Task to carry out:
A faithful copy is required: transcribe each line below exactly, minus the pictures.

### Data shown ###

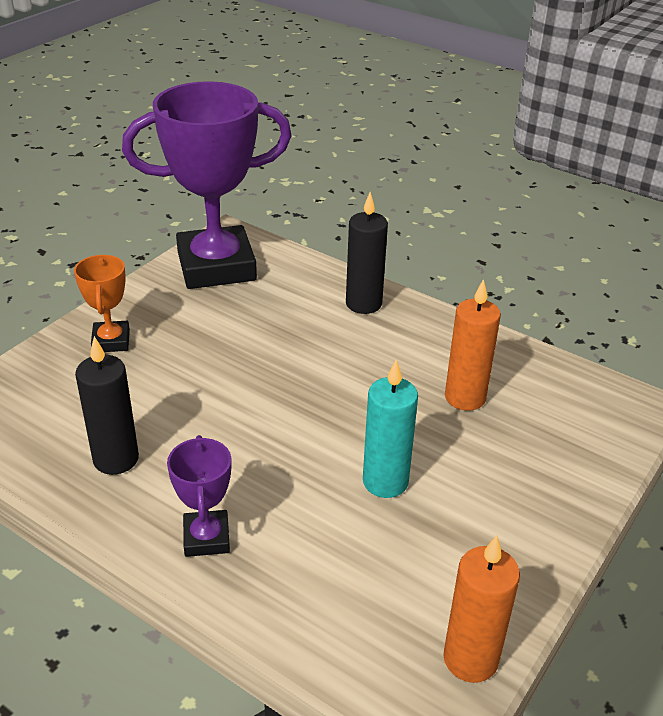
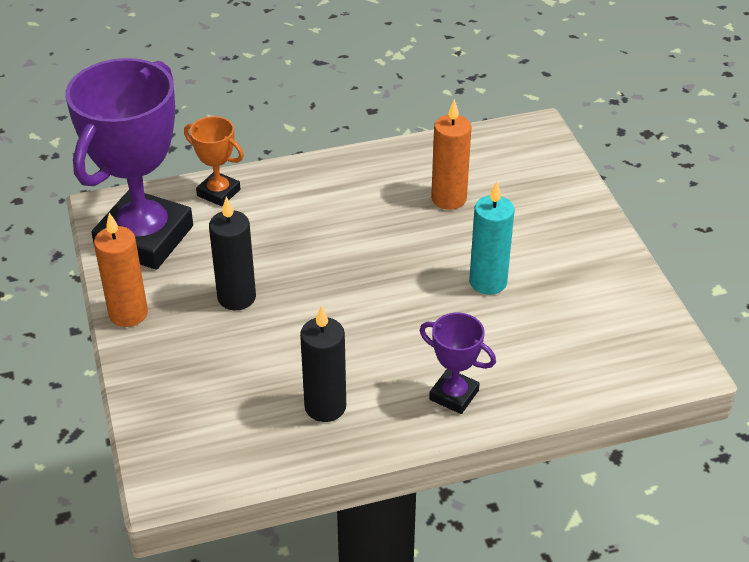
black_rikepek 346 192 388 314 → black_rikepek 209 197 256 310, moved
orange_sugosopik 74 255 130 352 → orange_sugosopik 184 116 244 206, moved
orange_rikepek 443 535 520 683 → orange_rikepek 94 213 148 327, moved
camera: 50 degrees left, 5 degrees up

###

Your solution:
black_rikepek 346 192 388 314 → black_rikepek 209 197 256 310, moved
orange_sugosopik 74 255 130 352 → orange_sugosopik 184 116 244 206, moved
orange_rikepek 443 535 520 683 → orange_rikepek 94 213 148 327, moved
camera: 50 degrees left, 5 degrees up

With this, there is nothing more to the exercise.